Supplied records =
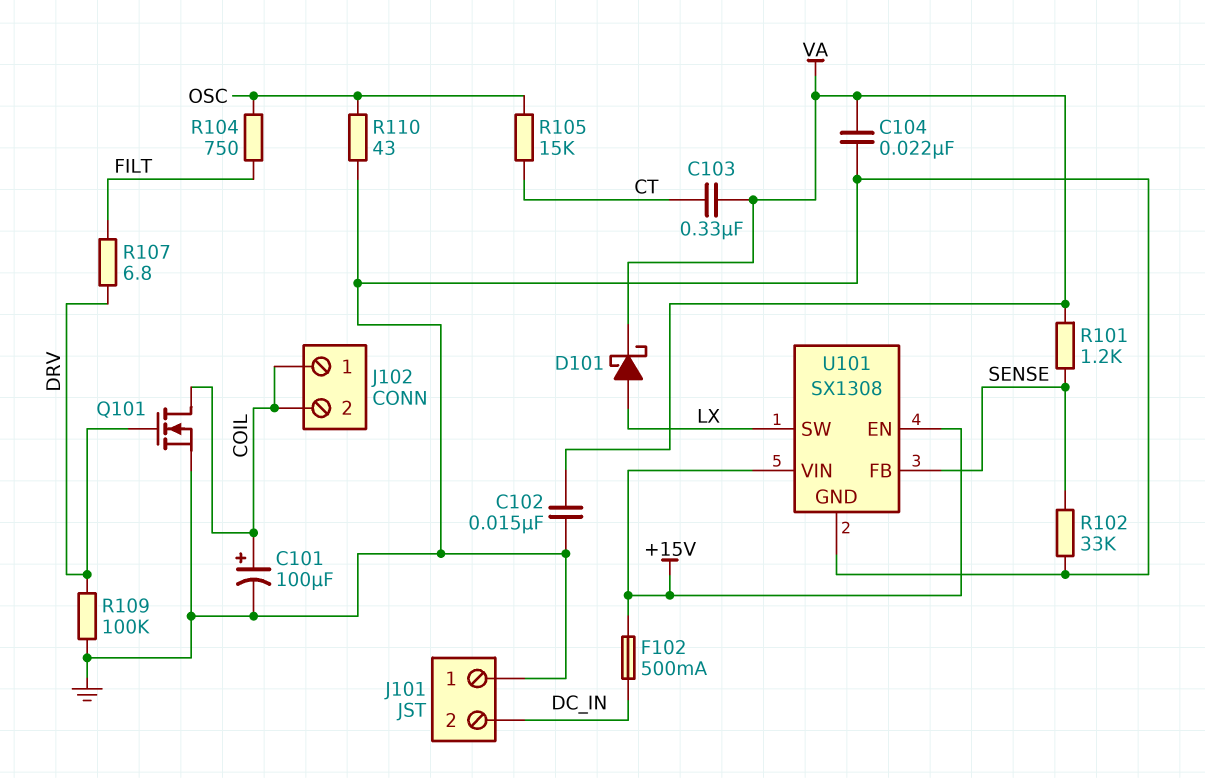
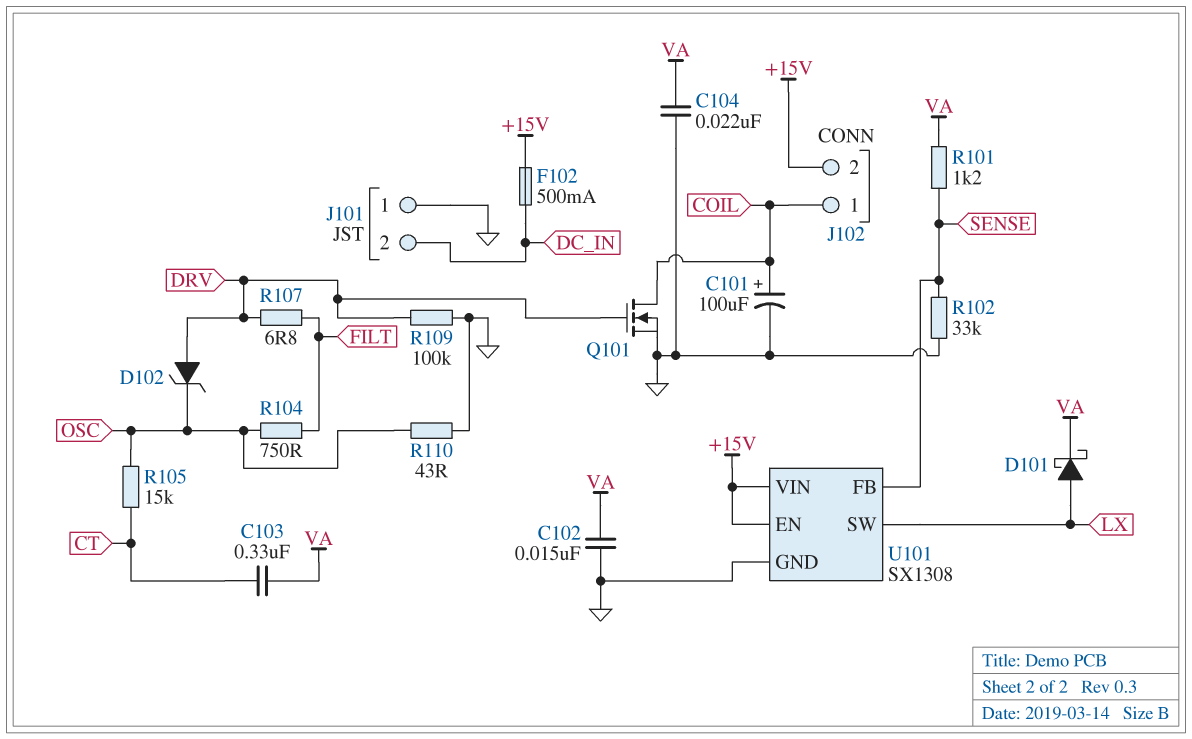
D102: none -> zener (A DRV, K OSC)
J102 pin 2: COIL -> +15V

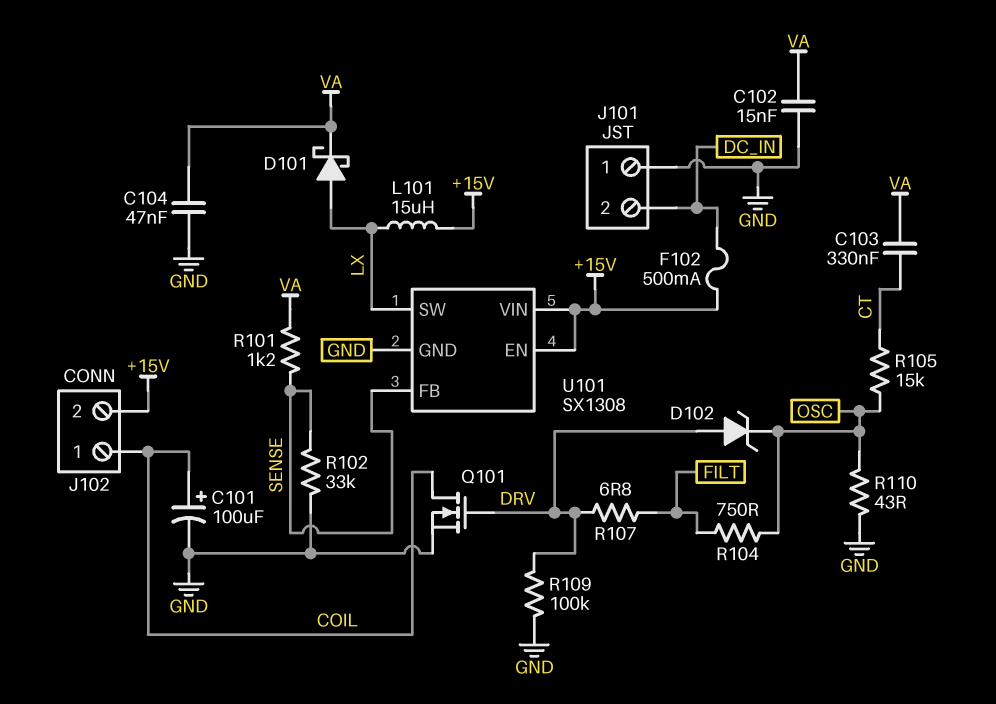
C104: 22nF (GND, VA) -> 47nF (GND, VA)
L101: none -> 15uH (+15V, LX)

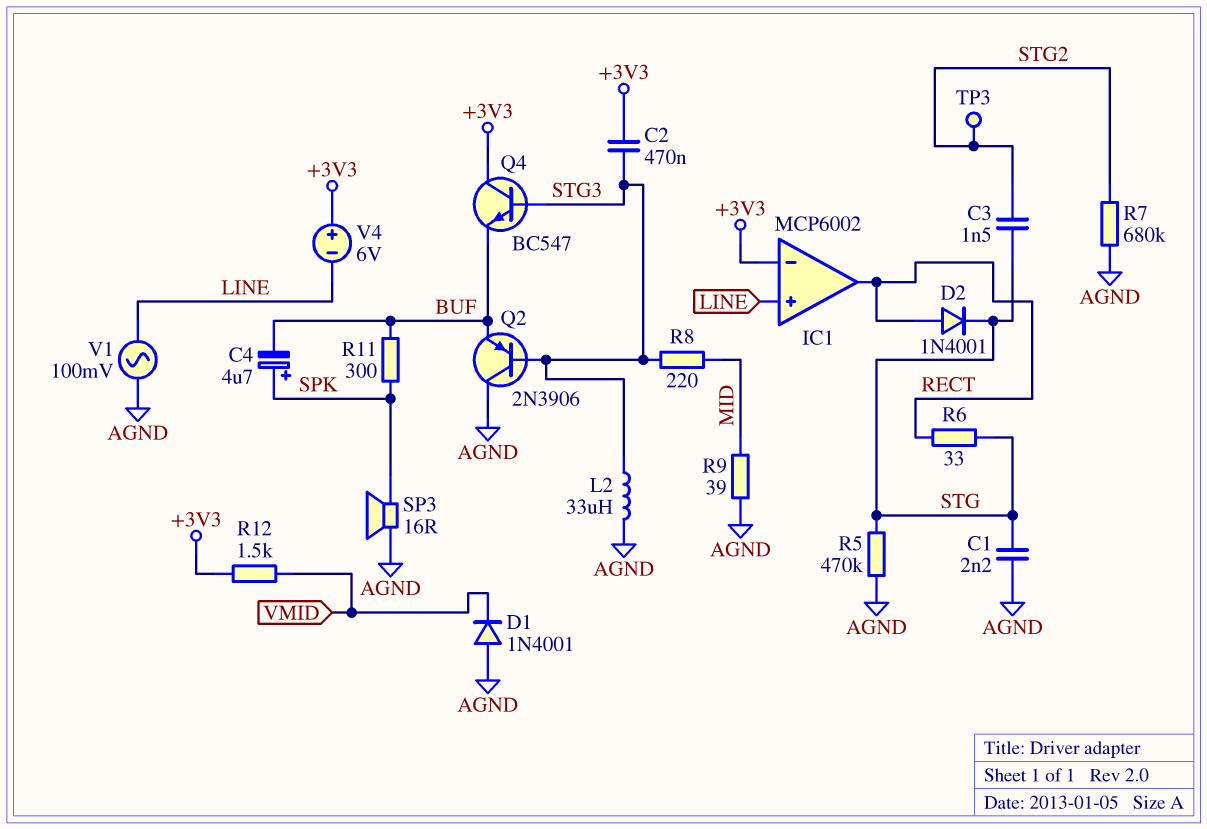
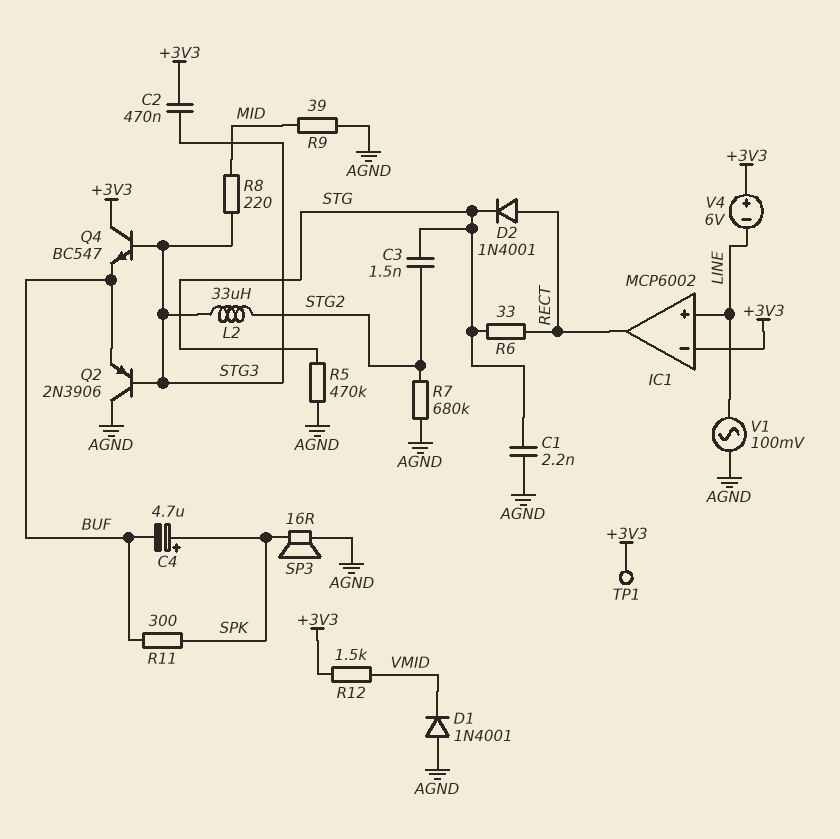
L2: 33uH (AGND, STG3) -> 33uH (STG2, STG3)
TP1: none -> test point (+3V3)
TP3: test point (STG2) -> none

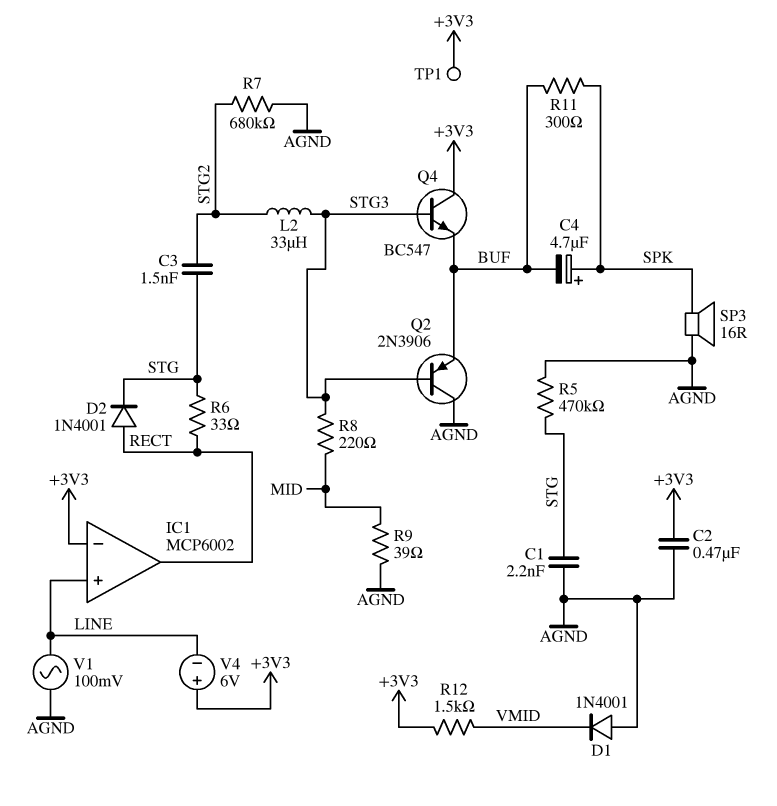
C2: 470nF (+3V3, STG3) -> 470nF (+3V3, AGND)

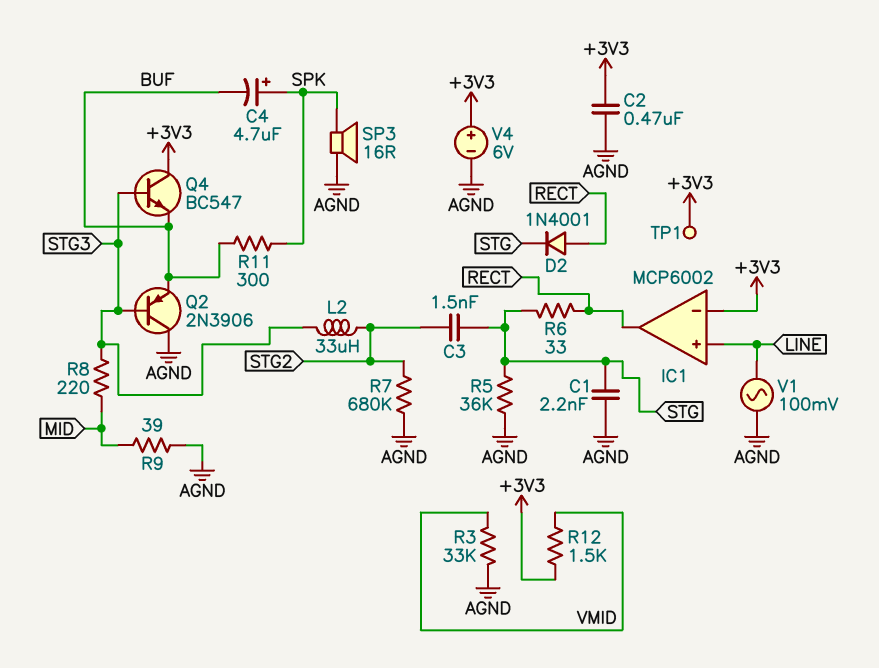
D1: diode 1N4001 (A AGND, K VMID) -> none
R3: none -> 33k (AGND, VMID)
R5: 470k (AGND, STG) -> 36k (AGND, STG)
V4: 6V (plus +3V3, minus LINE) -> 6V (plus +3V3, minus AGND)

Your assignment = Transcribe exactly, please, the lines from the one with "D1: diode 1N4001 (A AGND, K VMID) -> none" to the last line of the entries above, ends included.

Solution to this task =
D1: diode 1N4001 (A AGND, K VMID) -> none
R3: none -> 33k (AGND, VMID)
R5: 470k (AGND, STG) -> 36k (AGND, STG)
V4: 6V (plus +3V3, minus LINE) -> 6V (plus +3V3, minus AGND)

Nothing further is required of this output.